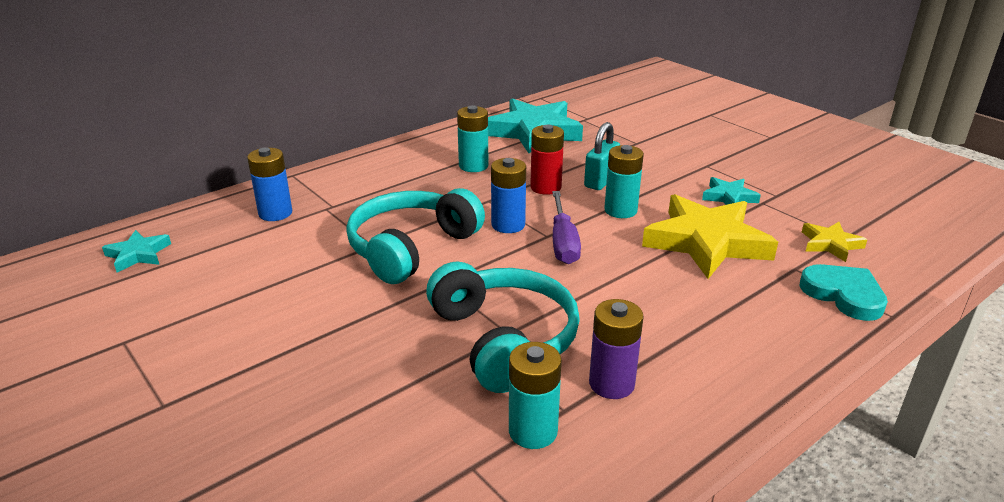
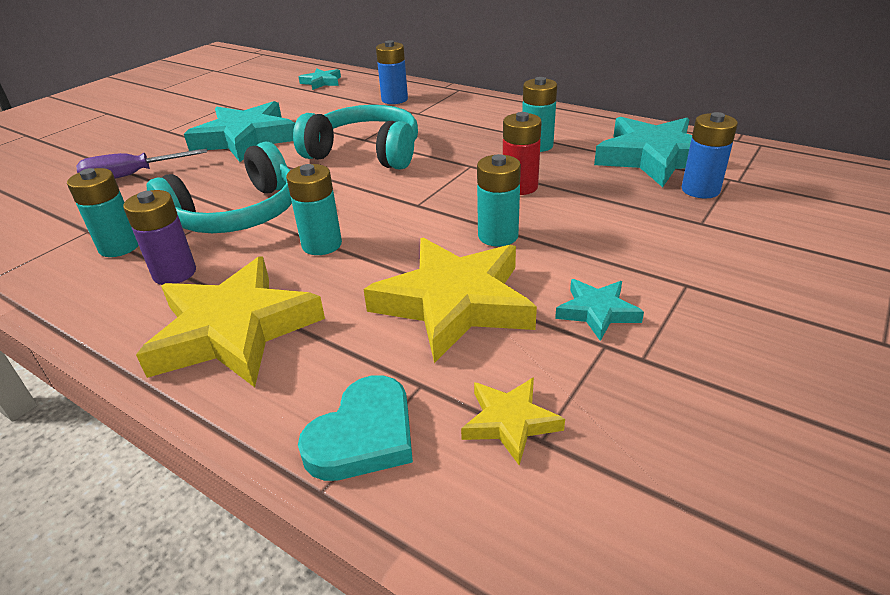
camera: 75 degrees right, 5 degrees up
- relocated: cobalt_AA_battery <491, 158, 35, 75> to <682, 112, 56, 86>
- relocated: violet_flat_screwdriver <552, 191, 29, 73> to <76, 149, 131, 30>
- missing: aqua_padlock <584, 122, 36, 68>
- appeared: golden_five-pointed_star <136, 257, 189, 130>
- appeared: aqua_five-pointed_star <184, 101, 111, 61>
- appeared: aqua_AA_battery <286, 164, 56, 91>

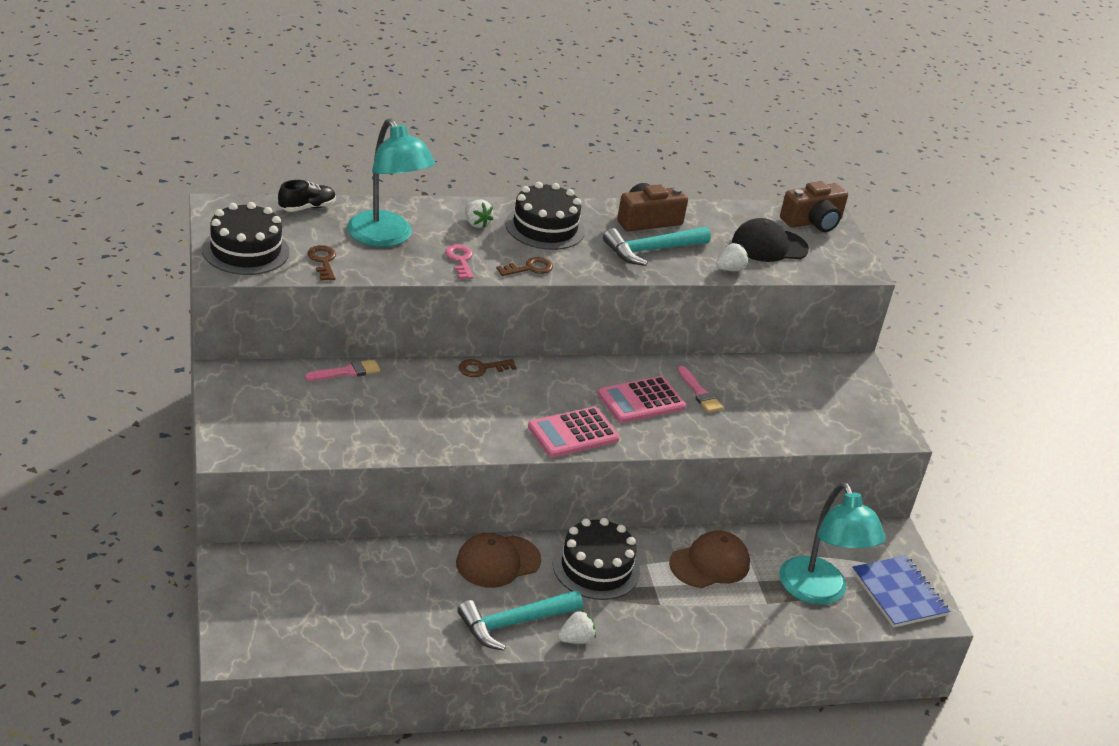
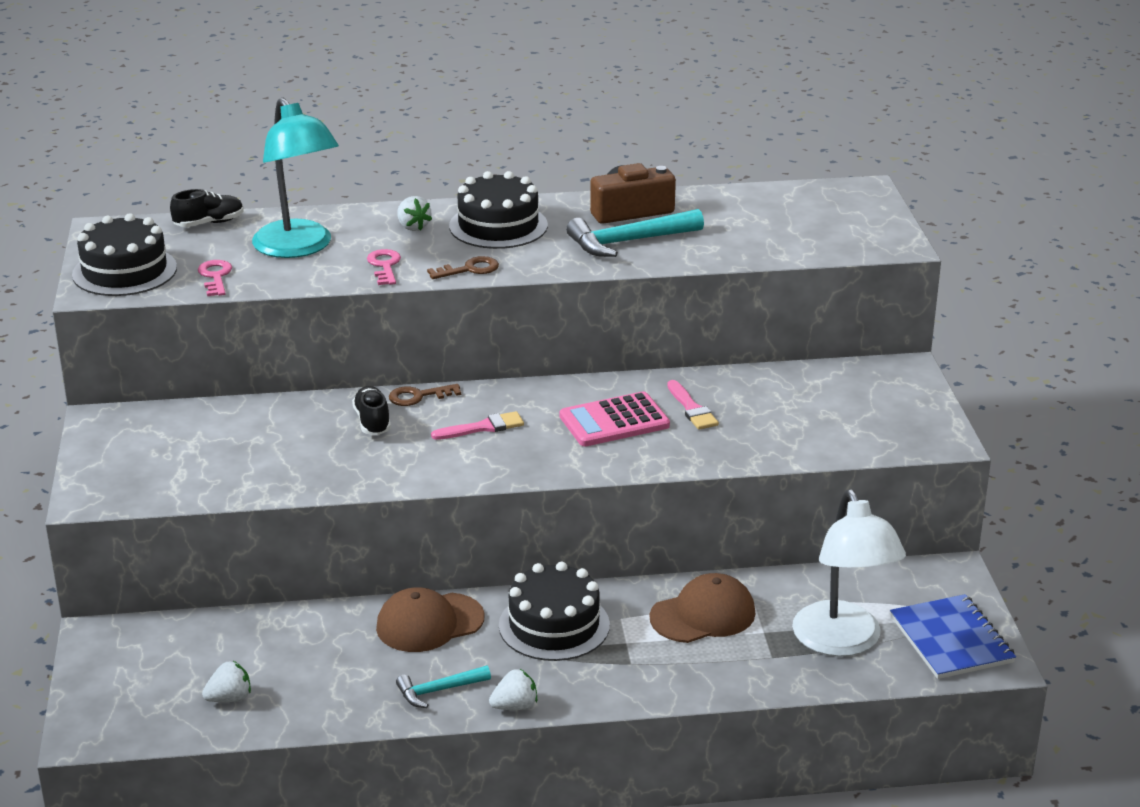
camera: 10 degrees right, 5 degrees down
- relocated: rose-pink_paintbrush <305, 359, 75, 22> to <431, 411, 93, 29>
- colour: brown_key <307, 245, 29, 35> to rose-pink_key <198, 260, 34, 36>
- size: aqua_carpenter's_hammer <457, 590, 126, 61> = <396, 666, 95, 42> x0.59
- missing: rose-pink_pocket_calculator <528, 407, 91, 50>
- relocated: pure_white_toy_strawberry <716, 243, 32, 28> to <202, 661, 49, 41>
- missing: black_baseball_cap <732, 218, 77, 44>
- colour: aqua_reading_lamp <779, 482, 107, 123> to pure_white_reading_lamp <792, 489, 114, 168>
- missing: brown_photo_camera <780, 181, 68, 51>
- appeared: black_sneaker <352, 386, 39, 49>

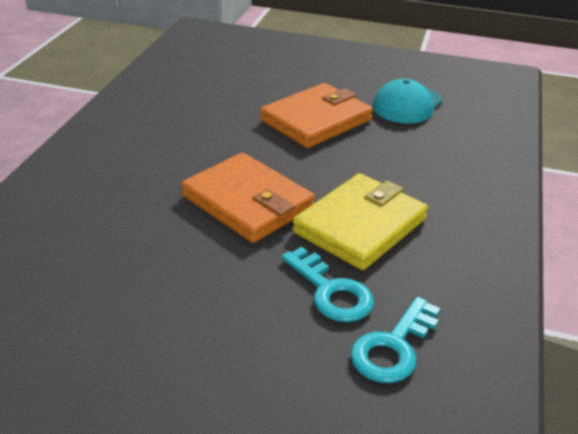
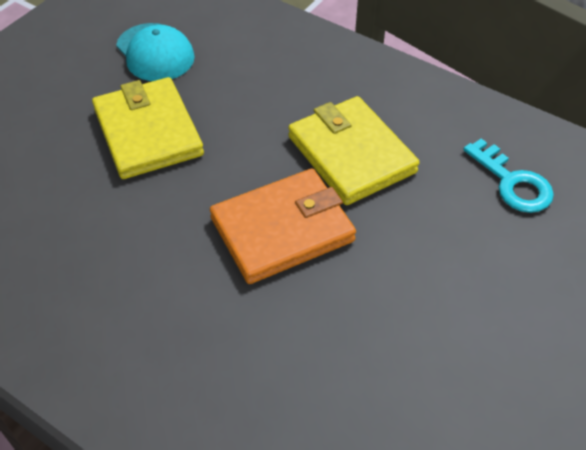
camera: 70 degrees left, 15 degrees up
- colour: orange-coloured_wallet <260, 83, 113, 65> to golden_wallet <92, 77, 112, 102>
- missing: aqua_key <281, 247, 93, 75>

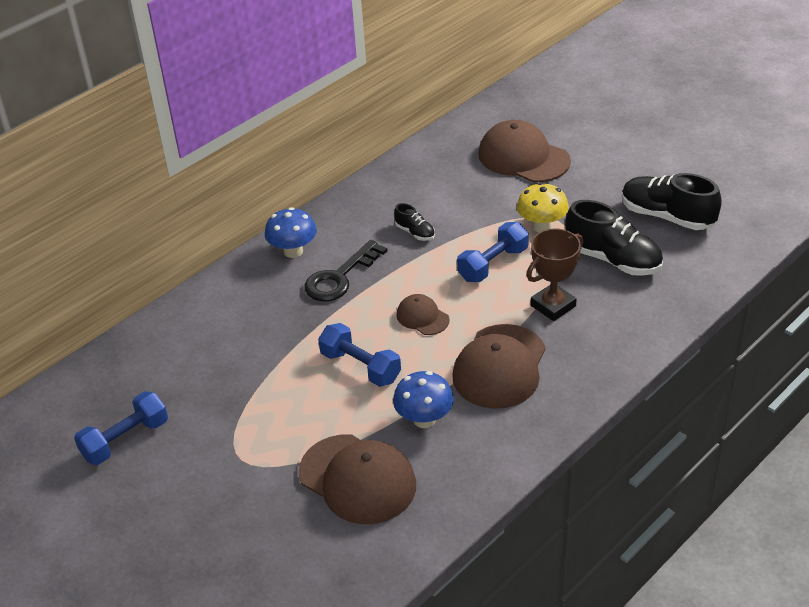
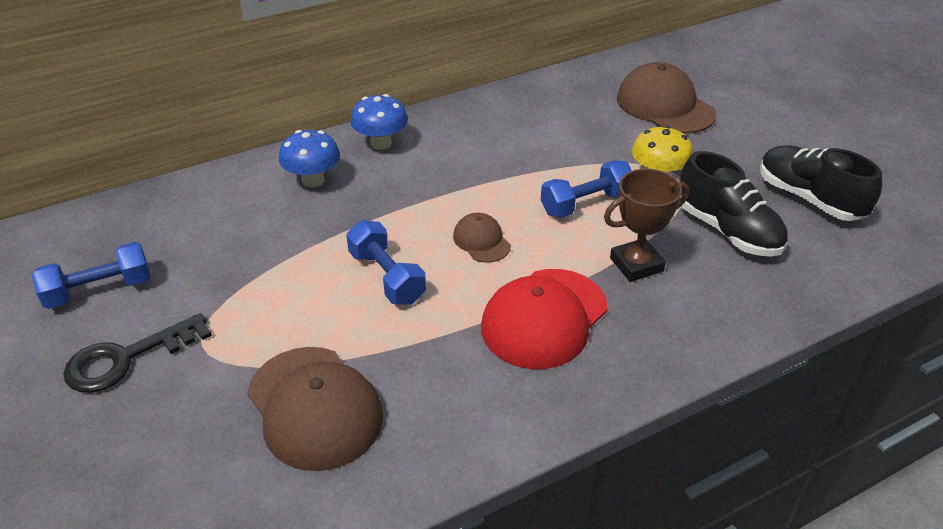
camera: 15 degrees right, 0 degrees up
- relocated: black_key <305, 240, 82, 61> to <63, 313, 149, 80>
- relocated: cobalt_mushroom <393, 371, 61, 57> to <279, 130, 61, 57>
- missing: black_sneaker <394, 203, 41, 38>
- colour: brown_baseball_cap <452, 324, 94, 85> to red_baseball_cap <481, 269, 127, 100>

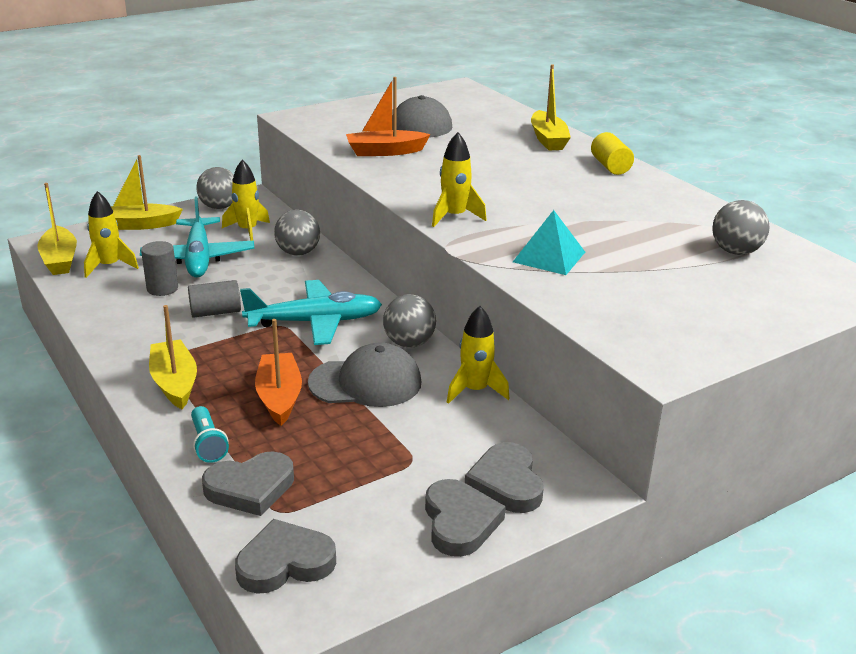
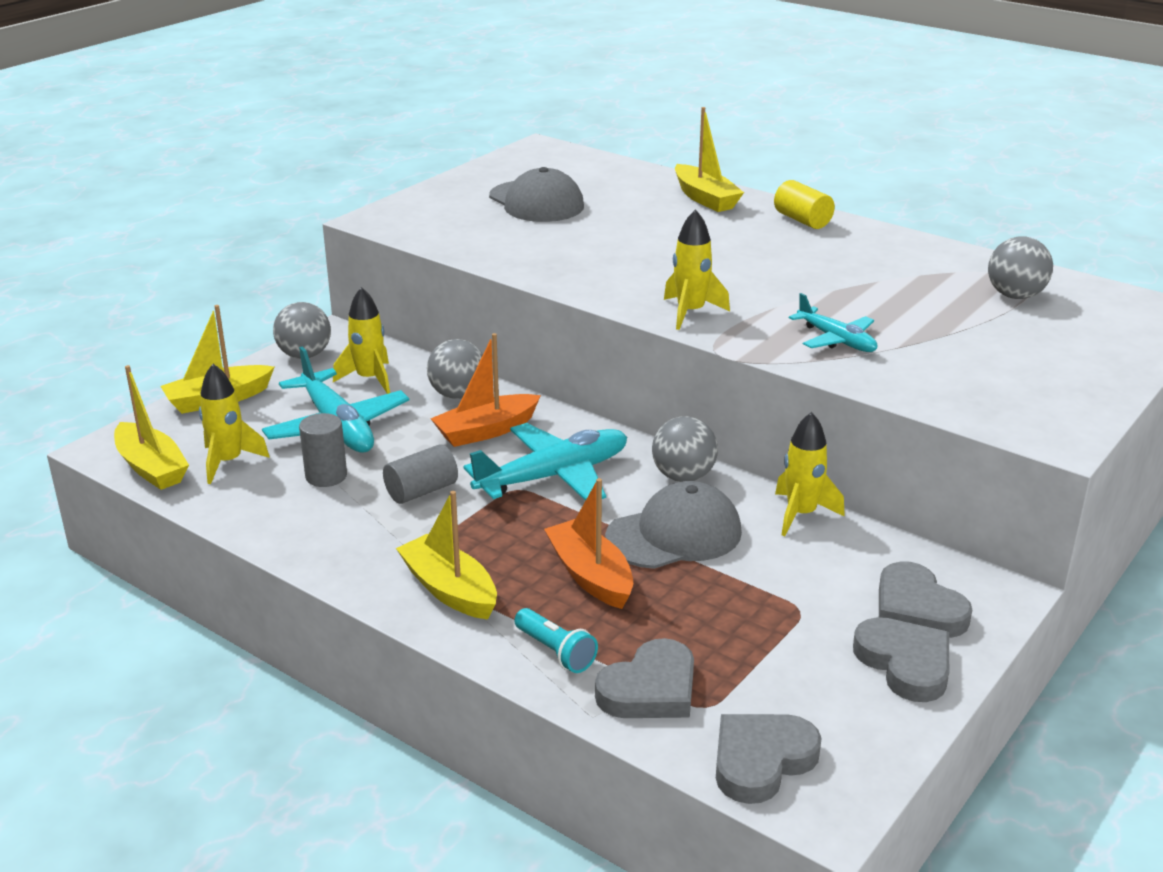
camera: 20 degrees left, 0 degrees up
- relocated: orange-coloured_toy_boat <346, 77, 85, 79> to <431, 333, 110, 114>
- exchanged: aqua_pyramid_shape <513, 210, 72, 65> to aqua_toy_plane <789, 293, 88, 59>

◆ ◆ ◆ ◆ ◆

What is needed >>
The lines above from the one with "- appeared: golden_five-pointed_star" through the one with "- appeared: aqua_five-pointed_star" are to be duplicated exactly, ends included, with nothing added.

Task response >>
- appeared: golden_five-pointed_star <136, 257, 189, 130>
- appeared: aqua_five-pointed_star <184, 101, 111, 61>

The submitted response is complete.